==== Records to process ====
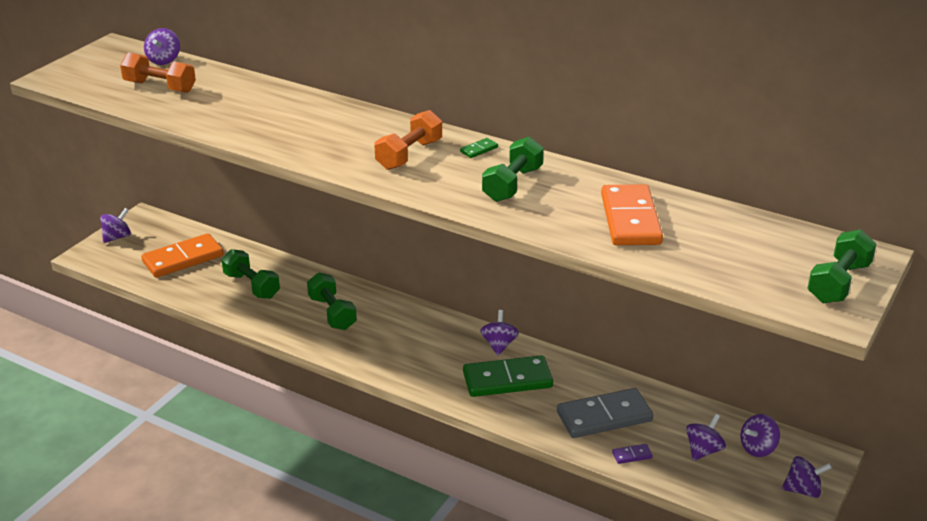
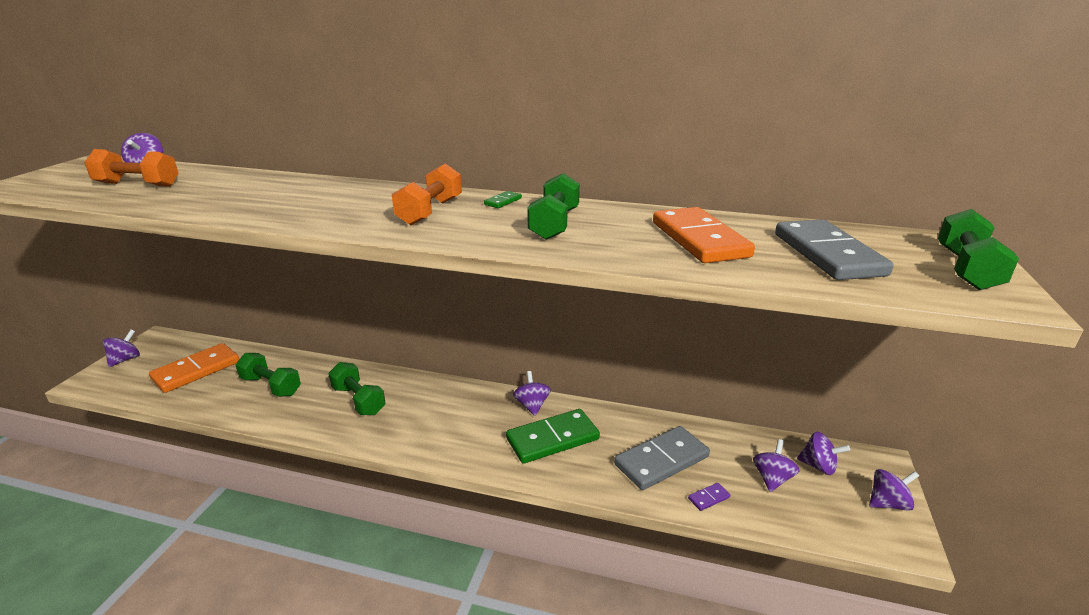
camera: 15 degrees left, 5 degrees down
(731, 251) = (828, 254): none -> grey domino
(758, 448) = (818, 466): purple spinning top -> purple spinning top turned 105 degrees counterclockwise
====
==== Records to process ====
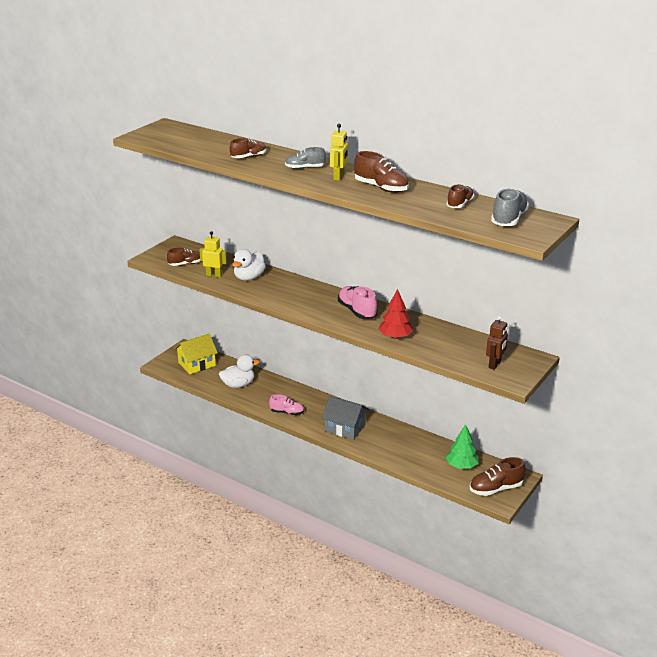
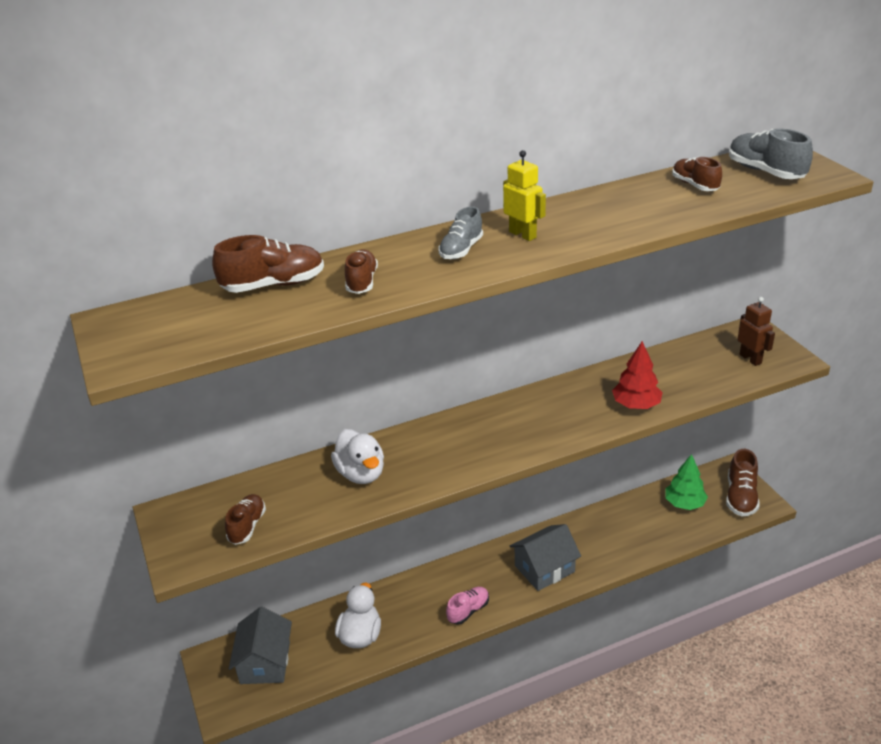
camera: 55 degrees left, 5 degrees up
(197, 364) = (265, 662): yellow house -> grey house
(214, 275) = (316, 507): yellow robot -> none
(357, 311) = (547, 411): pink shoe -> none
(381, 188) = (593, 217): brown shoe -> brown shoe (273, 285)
====
==== Records to process ====
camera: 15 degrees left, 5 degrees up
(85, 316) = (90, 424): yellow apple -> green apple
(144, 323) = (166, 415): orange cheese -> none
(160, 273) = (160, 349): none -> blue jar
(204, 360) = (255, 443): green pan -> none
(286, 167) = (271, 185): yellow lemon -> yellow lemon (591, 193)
====
__About this exercise__:
For the string "yellow", search the preceding data and copy every line that includes it.

__Answer box__:
(197, 364) = (265, 662): yellow house -> grey house
(214, 275) = (316, 507): yellow robot -> none
(85, 316) = (90, 424): yellow apple -> green apple
(286, 167) = (271, 185): yellow lemon -> yellow lemon (591, 193)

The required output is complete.